● **What needs to be done**
Transcribe everything in the listing as written, and let no image into the copy.

● **Records shown**
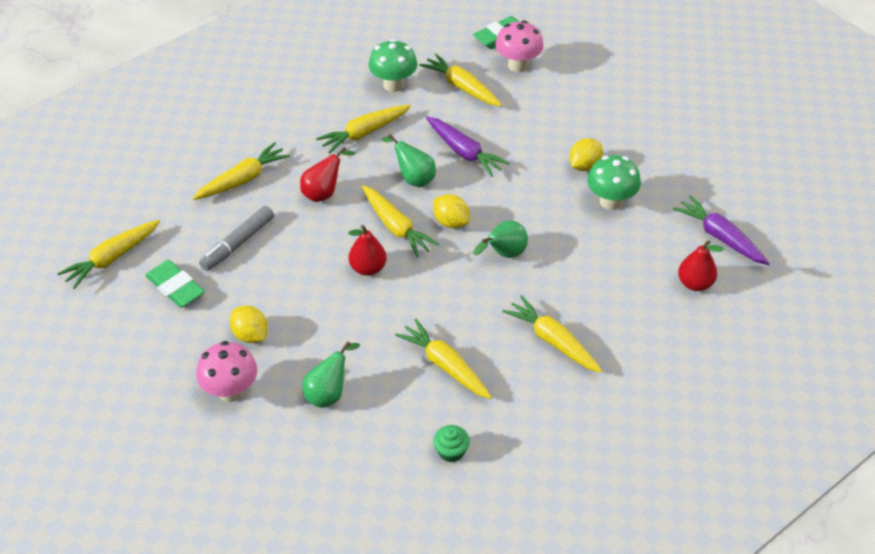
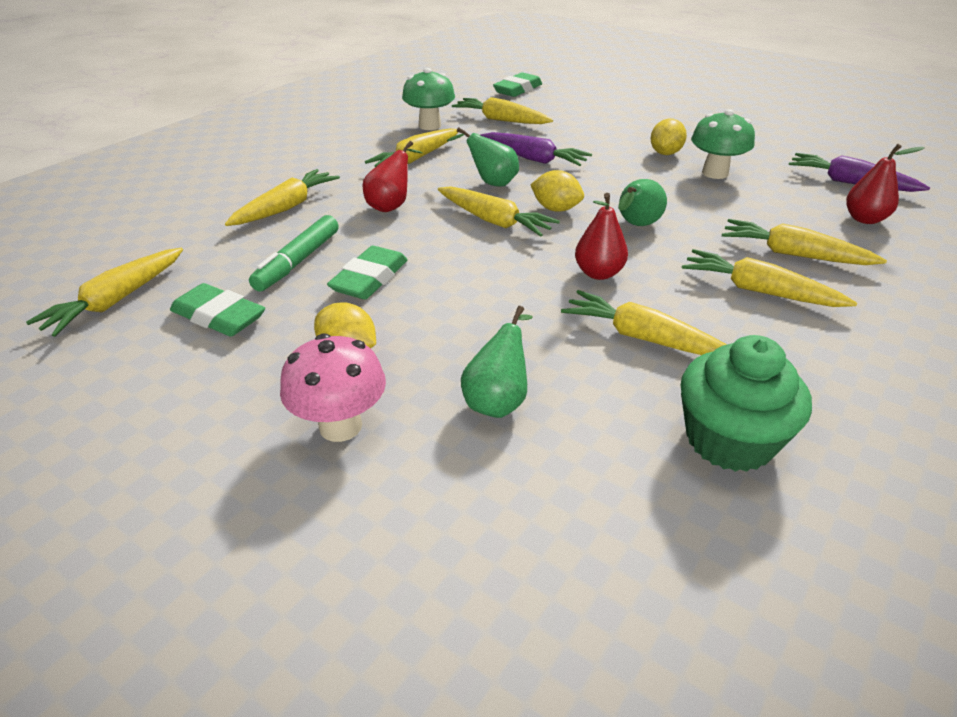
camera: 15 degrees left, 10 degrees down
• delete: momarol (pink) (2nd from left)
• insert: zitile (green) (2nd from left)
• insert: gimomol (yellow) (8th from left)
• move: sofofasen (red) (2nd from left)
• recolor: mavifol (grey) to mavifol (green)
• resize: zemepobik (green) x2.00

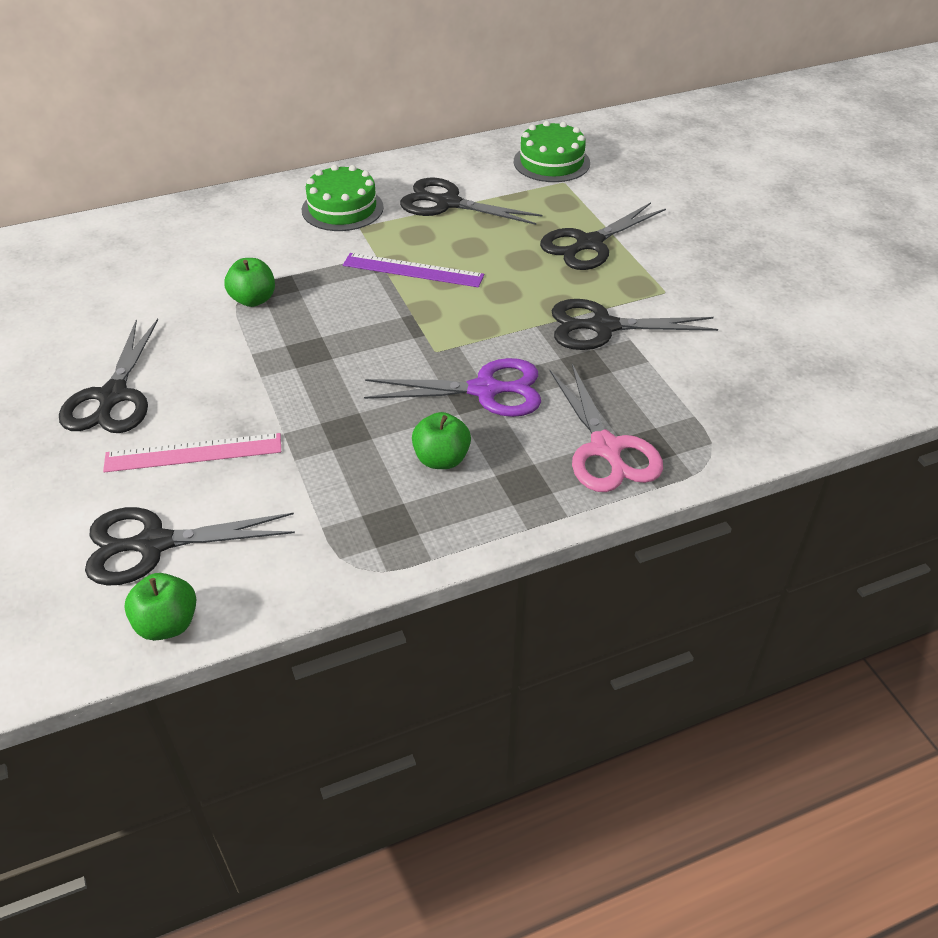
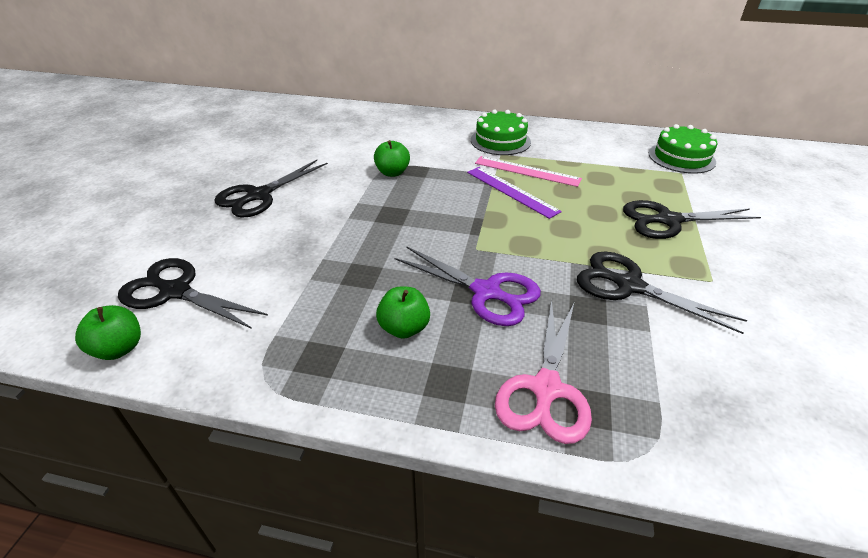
camera: 35 degrees right, 5 degrees down
• delete: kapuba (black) (3rd from left)
• move:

● **Result of the task**
camera: 15 degrees left, 10 degrees down
• delete: momarol (pink) (2nd from left)
• insert: zitile (green) (2nd from left)
• insert: gimomol (yellow) (8th from left)
• move: sofofasen (red) (2nd from left)
• recolor: mavifol (grey) to mavifol (green)
• resize: zemepobik (green) x2.00

camera: 35 degrees right, 5 degrees down
• delete: kapuba (black) (3rd from left)
• move:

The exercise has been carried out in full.